- _YOUR ASSIGNMENT_
Show each line of the records below where the word "grey" occurs.

- _INPUT FOR THIS TASK_

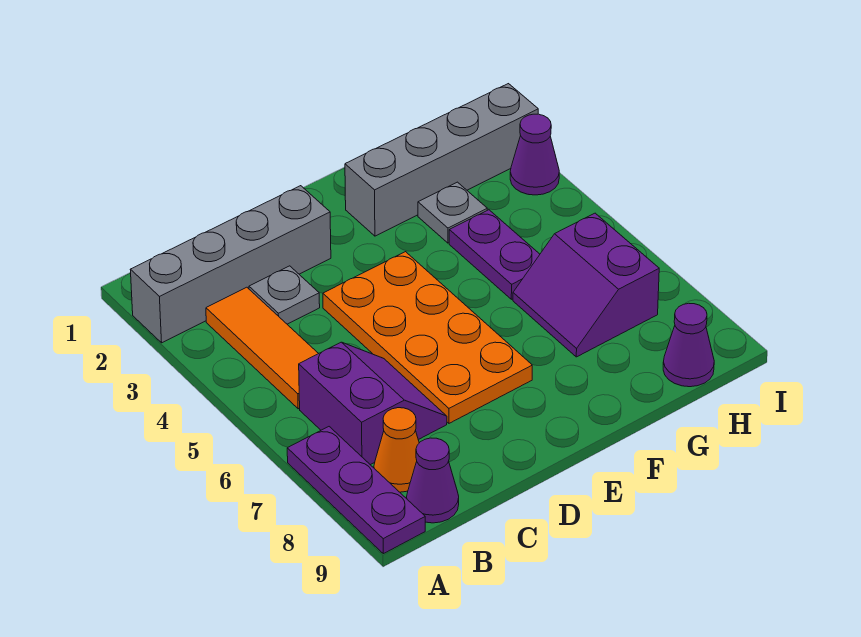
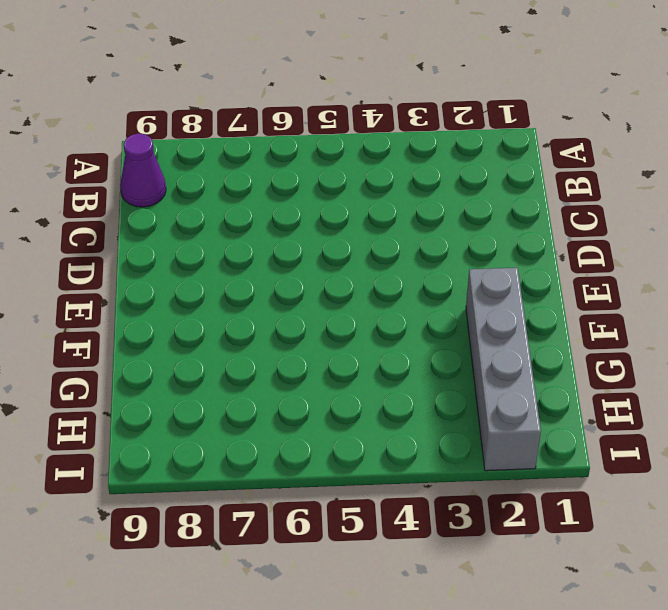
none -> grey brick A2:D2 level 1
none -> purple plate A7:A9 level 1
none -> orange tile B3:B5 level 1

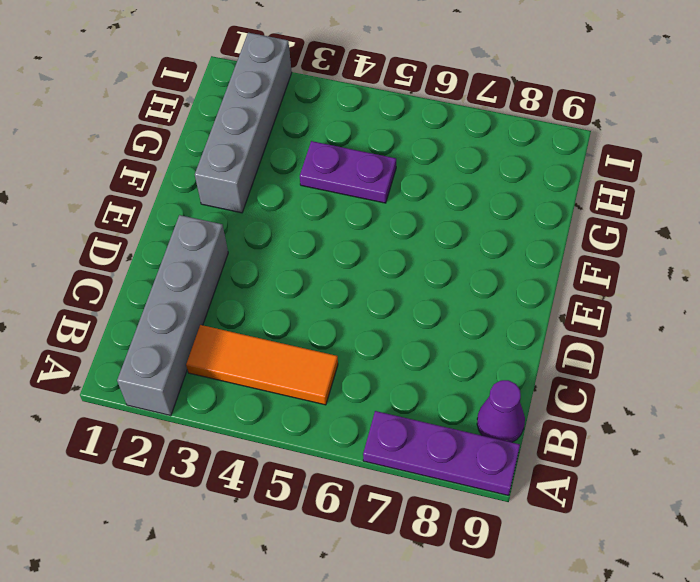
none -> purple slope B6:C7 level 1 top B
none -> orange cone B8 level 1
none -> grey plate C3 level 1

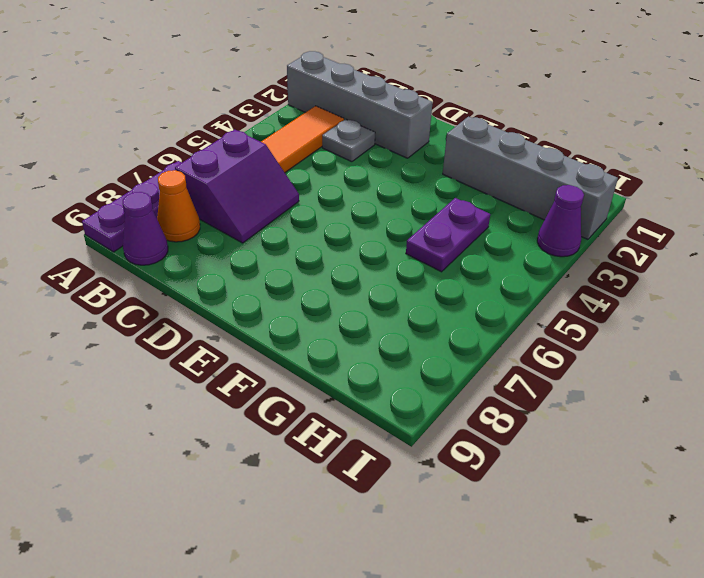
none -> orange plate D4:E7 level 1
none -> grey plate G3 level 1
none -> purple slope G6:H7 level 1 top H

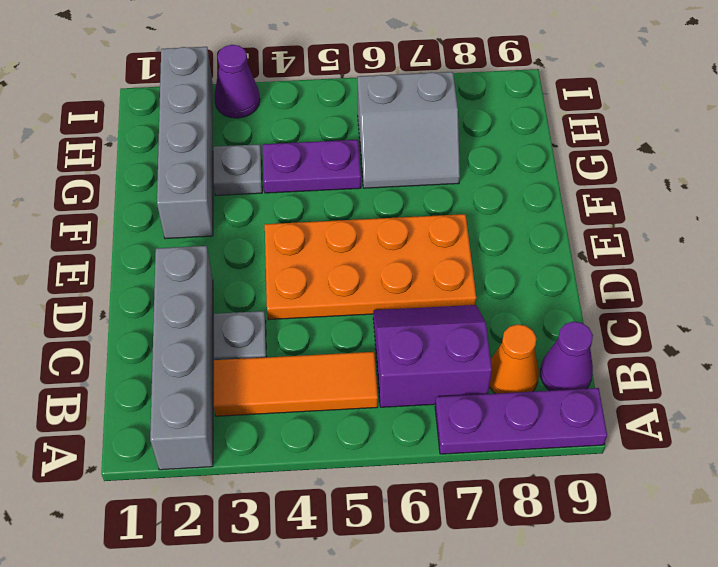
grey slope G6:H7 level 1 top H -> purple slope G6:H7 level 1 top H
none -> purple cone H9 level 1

- _EXERCISE RESPONSE_
none -> grey brick A2:D2 level 1
none -> grey plate C3 level 1
none -> grey plate G3 level 1
grey slope G6:H7 level 1 top H -> purple slope G6:H7 level 1 top H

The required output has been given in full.